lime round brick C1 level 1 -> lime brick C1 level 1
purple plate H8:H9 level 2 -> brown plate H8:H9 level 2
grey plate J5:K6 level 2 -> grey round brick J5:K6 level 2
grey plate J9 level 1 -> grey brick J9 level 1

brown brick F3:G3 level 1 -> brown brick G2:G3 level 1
--
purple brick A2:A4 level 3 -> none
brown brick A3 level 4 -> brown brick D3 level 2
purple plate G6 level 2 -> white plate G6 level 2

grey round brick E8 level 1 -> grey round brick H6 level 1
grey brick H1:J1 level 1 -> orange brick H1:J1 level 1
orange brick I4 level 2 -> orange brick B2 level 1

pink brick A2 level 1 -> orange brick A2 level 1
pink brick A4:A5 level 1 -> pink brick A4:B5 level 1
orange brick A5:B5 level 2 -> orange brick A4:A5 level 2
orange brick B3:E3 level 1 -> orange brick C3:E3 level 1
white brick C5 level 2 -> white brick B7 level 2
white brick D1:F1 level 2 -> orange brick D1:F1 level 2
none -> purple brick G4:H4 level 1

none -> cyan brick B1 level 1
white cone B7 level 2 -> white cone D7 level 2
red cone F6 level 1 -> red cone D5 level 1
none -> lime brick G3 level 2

◆ **Problem description**
An exact copy of the lines above, from the one containing "pink brick A2" through the one containing "white brick C5", is the whole of the answer.

◆ **Answer to this problem**
pink brick A2 level 1 -> orange brick A2 level 1
pink brick A4:A5 level 1 -> pink brick A4:B5 level 1
orange brick A5:B5 level 2 -> orange brick A4:A5 level 2
orange brick B3:E3 level 1 -> orange brick C3:E3 level 1
white brick C5 level 2 -> white brick B7 level 2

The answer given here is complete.